**Activity:**
The output should be exactly the lines from the one containing "gray trapezoid: (69, 105) -> (42, 87), moved" through the last line of the records, and only those.

┄┄┄┄┄┄┄┄┄┄

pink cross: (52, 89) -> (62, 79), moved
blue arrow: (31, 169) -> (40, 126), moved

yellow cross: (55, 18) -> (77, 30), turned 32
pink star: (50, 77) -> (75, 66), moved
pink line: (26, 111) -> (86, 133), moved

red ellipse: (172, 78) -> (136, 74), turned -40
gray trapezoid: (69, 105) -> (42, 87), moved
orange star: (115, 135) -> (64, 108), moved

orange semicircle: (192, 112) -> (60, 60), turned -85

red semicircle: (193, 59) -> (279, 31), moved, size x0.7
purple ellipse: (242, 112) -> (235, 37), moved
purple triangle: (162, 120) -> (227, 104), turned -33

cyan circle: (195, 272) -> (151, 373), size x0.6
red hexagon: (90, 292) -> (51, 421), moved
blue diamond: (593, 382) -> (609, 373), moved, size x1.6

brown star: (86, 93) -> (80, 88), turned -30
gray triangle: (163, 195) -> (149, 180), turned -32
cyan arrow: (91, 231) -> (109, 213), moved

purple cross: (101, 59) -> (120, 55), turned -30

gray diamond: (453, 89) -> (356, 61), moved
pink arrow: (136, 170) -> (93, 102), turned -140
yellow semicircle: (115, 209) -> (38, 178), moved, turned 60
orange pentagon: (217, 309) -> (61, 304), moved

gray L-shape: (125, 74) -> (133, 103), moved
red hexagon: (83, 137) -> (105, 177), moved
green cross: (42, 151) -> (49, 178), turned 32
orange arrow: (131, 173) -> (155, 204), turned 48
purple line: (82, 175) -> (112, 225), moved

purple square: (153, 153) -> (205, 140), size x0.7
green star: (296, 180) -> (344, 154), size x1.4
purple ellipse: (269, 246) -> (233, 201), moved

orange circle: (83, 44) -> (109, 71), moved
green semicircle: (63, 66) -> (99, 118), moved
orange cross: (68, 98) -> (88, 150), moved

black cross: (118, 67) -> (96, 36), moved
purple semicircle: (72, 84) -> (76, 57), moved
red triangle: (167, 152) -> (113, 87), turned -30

┄┄┄┄┄┄┄┄┄┄

**Task result:**
gray trapezoid: (69, 105) -> (42, 87), moved
orange star: (115, 135) -> (64, 108), moved

orange semicircle: (192, 112) -> (60, 60), turned -85

red semicircle: (193, 59) -> (279, 31), moved, size x0.7
purple ellipse: (242, 112) -> (235, 37), moved
purple triangle: (162, 120) -> (227, 104), turned -33

cyan circle: (195, 272) -> (151, 373), size x0.6
red hexagon: (90, 292) -> (51, 421), moved
blue diamond: (593, 382) -> (609, 373), moved, size x1.6

brown star: (86, 93) -> (80, 88), turned -30
gray triangle: (163, 195) -> (149, 180), turned -32
cyan arrow: (91, 231) -> (109, 213), moved

purple cross: (101, 59) -> (120, 55), turned -30

gray diamond: (453, 89) -> (356, 61), moved
pink arrow: (136, 170) -> (93, 102), turned -140
yellow semicircle: (115, 209) -> (38, 178), moved, turned 60
orange pentagon: (217, 309) -> (61, 304), moved

gray L-shape: (125, 74) -> (133, 103), moved
red hexagon: (83, 137) -> (105, 177), moved
green cross: (42, 151) -> (49, 178), turned 32
orange arrow: (131, 173) -> (155, 204), turned 48
purple line: (82, 175) -> (112, 225), moved

purple square: (153, 153) -> (205, 140), size x0.7
green star: (296, 180) -> (344, 154), size x1.4
purple ellipse: (269, 246) -> (233, 201), moved

orange circle: (83, 44) -> (109, 71), moved
green semicircle: (63, 66) -> (99, 118), moved
orange cross: (68, 98) -> (88, 150), moved

black cross: (118, 67) -> (96, 36), moved
purple semicircle: (72, 84) -> (76, 57), moved
red triangle: (167, 152) -> (113, 87), turned -30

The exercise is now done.